* Brief *
In the listing that follows, locate the line containing "purple car: 3 -> 2" and the line containing "brown marker: 3 -> 5". Retype exactly those two lines and every line between them, and nothing more.

* Information supplied *
****

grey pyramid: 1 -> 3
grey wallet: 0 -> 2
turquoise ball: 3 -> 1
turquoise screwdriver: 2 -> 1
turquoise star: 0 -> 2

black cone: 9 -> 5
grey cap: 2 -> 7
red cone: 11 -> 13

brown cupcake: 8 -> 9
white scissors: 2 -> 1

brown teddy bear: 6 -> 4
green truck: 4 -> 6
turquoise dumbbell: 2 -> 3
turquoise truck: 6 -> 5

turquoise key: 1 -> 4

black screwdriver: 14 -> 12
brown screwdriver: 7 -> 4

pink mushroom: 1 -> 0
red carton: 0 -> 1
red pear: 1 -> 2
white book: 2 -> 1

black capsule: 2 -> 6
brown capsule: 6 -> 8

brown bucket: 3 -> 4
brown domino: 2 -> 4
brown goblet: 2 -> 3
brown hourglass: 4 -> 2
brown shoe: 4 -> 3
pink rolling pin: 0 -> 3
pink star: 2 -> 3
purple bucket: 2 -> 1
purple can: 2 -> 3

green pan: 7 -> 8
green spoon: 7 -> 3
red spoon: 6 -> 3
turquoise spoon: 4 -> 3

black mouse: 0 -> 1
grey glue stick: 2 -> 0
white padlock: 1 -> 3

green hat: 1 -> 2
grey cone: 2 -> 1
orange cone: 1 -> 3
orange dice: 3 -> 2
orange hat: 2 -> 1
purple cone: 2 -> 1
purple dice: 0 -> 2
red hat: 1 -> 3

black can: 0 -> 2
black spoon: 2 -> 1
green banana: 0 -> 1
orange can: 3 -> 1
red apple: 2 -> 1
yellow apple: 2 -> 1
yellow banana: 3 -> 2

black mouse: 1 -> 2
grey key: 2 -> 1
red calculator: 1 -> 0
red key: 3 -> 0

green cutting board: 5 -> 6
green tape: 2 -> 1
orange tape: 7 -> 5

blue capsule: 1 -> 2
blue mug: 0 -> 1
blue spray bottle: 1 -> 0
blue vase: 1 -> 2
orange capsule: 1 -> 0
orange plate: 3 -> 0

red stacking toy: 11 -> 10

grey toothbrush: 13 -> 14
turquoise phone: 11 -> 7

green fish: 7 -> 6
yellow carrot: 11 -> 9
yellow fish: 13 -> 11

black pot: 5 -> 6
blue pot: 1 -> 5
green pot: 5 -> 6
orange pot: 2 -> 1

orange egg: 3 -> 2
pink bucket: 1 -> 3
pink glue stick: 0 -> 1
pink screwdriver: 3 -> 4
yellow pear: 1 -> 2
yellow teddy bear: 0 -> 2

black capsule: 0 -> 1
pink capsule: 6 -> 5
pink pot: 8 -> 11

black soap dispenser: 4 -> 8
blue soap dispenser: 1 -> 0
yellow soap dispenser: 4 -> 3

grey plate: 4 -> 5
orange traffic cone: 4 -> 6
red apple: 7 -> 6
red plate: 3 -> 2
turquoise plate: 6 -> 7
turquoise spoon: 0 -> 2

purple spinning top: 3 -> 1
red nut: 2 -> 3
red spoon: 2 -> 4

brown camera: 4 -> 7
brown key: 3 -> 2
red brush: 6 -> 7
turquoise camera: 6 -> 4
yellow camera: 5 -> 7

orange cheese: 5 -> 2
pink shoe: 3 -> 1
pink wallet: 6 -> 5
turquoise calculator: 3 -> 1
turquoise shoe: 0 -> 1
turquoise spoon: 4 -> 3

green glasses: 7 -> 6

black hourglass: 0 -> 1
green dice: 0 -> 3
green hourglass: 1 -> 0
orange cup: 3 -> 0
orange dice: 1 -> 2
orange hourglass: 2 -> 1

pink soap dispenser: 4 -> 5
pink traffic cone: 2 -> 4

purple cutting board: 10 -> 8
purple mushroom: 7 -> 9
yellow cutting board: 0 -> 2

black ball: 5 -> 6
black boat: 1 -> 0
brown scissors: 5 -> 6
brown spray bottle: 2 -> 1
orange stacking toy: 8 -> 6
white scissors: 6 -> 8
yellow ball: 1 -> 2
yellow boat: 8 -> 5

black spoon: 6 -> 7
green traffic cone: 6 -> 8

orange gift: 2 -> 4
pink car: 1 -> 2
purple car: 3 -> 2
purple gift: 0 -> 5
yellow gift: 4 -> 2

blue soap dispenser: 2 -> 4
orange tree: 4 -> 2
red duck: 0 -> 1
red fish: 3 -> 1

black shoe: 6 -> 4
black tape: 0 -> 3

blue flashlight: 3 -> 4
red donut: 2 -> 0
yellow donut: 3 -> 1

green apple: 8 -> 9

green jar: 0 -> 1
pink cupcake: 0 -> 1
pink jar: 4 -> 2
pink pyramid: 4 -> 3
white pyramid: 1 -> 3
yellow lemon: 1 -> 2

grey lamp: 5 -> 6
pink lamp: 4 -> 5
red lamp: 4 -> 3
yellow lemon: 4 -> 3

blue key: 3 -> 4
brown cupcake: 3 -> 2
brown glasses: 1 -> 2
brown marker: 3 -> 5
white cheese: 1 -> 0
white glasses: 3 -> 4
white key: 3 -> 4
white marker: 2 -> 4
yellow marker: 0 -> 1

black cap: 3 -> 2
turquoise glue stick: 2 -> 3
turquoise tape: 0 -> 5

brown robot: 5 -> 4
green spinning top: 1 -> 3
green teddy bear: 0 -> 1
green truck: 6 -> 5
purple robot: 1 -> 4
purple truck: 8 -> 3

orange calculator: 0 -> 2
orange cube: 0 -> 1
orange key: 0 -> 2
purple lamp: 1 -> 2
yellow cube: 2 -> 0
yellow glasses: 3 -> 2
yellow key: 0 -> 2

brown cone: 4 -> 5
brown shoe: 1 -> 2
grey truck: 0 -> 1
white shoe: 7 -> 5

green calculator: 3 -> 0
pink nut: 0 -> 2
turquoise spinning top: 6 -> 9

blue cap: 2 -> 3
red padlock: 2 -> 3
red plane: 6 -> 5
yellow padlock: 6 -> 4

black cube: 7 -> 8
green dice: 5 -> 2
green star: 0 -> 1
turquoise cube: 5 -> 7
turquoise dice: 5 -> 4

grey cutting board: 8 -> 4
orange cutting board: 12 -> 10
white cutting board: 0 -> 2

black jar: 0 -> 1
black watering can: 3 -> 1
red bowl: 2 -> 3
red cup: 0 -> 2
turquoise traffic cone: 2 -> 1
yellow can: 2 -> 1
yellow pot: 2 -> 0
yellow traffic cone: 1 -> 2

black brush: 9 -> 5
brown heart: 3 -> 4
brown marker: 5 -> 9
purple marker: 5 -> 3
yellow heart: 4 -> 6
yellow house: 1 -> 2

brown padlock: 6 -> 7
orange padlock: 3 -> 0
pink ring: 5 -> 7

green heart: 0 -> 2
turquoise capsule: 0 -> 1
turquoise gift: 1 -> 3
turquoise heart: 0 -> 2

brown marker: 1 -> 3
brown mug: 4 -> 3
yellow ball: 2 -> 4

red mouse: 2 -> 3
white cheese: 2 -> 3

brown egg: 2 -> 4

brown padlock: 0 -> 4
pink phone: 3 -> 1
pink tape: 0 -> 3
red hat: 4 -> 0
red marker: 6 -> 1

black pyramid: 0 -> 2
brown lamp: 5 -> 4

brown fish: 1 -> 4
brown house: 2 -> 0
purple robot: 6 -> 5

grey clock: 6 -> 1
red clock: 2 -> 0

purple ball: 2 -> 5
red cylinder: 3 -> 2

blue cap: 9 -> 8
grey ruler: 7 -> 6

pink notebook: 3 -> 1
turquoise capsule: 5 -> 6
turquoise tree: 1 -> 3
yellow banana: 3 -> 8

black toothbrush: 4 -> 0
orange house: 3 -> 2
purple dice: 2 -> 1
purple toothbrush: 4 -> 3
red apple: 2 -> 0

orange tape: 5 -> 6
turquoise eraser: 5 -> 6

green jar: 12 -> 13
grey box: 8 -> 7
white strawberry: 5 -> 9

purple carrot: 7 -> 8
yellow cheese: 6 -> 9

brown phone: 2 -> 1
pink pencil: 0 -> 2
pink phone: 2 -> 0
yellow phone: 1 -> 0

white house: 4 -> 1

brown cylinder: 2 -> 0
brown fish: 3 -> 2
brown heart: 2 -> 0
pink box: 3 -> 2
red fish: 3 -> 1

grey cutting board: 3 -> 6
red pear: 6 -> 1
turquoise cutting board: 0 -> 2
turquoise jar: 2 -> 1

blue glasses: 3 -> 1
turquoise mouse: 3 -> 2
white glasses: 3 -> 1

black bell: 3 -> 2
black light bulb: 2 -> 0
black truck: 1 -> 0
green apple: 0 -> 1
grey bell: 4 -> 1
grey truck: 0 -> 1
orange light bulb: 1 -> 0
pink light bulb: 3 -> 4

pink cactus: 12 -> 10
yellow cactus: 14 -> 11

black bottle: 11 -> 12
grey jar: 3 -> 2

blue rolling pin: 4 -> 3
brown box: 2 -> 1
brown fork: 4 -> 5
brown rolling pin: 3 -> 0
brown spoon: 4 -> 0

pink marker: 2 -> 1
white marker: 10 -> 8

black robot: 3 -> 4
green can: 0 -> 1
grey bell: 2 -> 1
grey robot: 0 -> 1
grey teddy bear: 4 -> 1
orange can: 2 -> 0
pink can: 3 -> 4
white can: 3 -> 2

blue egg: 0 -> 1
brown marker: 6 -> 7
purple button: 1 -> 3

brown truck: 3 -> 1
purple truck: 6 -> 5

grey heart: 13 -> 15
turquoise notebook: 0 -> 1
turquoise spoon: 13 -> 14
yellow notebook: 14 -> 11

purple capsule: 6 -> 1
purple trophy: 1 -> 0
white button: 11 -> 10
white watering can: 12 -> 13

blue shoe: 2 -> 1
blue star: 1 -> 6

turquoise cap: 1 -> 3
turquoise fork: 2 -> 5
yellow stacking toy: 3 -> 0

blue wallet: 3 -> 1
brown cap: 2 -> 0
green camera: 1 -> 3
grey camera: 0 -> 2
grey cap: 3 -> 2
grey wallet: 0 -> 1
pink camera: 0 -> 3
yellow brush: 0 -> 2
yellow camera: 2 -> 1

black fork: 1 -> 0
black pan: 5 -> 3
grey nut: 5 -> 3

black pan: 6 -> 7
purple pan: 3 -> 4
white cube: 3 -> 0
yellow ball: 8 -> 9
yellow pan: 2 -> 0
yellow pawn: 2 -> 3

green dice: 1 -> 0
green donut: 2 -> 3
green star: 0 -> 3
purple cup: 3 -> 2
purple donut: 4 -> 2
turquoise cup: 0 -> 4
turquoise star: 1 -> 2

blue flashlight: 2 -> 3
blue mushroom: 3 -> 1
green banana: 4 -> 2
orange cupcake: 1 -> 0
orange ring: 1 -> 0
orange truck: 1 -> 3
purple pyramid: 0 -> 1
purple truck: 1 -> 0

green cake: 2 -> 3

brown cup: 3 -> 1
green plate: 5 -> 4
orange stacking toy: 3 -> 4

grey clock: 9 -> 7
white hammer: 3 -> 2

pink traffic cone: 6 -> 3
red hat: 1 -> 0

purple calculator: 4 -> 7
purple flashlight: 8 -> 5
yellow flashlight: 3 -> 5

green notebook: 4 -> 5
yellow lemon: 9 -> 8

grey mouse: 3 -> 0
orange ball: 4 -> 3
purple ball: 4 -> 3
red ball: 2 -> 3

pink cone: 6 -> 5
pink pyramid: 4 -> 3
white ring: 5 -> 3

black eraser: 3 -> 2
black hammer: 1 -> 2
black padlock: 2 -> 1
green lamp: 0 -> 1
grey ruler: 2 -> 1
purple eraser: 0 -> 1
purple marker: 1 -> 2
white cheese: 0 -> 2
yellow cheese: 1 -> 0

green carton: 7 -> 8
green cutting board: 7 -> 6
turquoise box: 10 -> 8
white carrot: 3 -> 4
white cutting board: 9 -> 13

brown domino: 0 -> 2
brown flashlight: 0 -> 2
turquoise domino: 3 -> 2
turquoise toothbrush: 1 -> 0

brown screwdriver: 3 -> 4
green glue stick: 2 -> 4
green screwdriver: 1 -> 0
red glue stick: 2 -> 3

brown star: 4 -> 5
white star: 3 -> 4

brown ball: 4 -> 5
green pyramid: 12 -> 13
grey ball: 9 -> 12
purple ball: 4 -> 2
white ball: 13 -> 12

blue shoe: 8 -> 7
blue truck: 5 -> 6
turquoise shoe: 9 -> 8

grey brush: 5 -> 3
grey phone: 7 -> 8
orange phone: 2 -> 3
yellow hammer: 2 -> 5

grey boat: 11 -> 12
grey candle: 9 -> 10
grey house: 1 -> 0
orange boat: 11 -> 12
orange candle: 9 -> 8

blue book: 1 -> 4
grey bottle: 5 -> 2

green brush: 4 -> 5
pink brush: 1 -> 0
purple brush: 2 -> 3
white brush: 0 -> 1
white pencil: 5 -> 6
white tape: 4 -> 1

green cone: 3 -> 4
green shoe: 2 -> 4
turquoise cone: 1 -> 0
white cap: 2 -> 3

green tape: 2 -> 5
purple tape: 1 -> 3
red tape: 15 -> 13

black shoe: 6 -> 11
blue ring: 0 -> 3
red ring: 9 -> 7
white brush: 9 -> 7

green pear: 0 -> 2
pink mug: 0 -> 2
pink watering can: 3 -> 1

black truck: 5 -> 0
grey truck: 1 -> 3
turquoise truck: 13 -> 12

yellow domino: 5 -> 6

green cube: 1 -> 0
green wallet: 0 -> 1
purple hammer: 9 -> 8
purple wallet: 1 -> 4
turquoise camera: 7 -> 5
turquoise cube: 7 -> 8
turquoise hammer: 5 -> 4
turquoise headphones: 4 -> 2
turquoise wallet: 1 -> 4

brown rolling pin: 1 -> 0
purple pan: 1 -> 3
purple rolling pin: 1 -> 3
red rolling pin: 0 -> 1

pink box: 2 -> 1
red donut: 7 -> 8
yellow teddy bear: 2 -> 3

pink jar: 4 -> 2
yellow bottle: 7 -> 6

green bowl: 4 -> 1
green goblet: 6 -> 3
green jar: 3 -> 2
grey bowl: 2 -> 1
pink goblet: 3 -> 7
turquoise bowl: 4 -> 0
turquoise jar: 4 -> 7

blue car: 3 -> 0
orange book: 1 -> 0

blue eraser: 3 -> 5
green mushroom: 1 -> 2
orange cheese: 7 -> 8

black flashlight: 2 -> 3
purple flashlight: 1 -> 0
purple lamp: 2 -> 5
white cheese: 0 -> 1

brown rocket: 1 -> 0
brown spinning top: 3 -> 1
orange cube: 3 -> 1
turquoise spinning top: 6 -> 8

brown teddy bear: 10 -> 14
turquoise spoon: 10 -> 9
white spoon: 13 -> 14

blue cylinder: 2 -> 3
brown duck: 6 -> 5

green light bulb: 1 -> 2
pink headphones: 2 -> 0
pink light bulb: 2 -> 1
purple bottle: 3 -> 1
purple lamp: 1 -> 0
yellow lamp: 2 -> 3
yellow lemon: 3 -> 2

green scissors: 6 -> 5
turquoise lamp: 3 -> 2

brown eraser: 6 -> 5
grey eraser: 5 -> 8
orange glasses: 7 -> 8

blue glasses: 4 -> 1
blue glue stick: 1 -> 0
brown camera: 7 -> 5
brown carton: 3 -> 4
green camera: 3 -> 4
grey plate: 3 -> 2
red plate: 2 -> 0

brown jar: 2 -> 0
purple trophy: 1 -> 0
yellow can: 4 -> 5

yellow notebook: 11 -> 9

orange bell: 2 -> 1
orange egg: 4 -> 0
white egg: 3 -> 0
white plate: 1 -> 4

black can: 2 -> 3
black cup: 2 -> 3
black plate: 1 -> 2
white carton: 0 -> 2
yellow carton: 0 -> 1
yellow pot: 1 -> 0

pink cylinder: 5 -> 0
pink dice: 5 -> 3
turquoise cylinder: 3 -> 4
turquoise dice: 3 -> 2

****

* Response for this exercise *
purple car: 3 -> 2
purple gift: 0 -> 5
yellow gift: 4 -> 2

blue soap dispenser: 2 -> 4
orange tree: 4 -> 2
red duck: 0 -> 1
red fish: 3 -> 1

black shoe: 6 -> 4
black tape: 0 -> 3

blue flashlight: 3 -> 4
red donut: 2 -> 0
yellow donut: 3 -> 1

green apple: 8 -> 9

green jar: 0 -> 1
pink cupcake: 0 -> 1
pink jar: 4 -> 2
pink pyramid: 4 -> 3
white pyramid: 1 -> 3
yellow lemon: 1 -> 2

grey lamp: 5 -> 6
pink lamp: 4 -> 5
red lamp: 4 -> 3
yellow lemon: 4 -> 3

blue key: 3 -> 4
brown cupcake: 3 -> 2
brown glasses: 1 -> 2
brown marker: 3 -> 5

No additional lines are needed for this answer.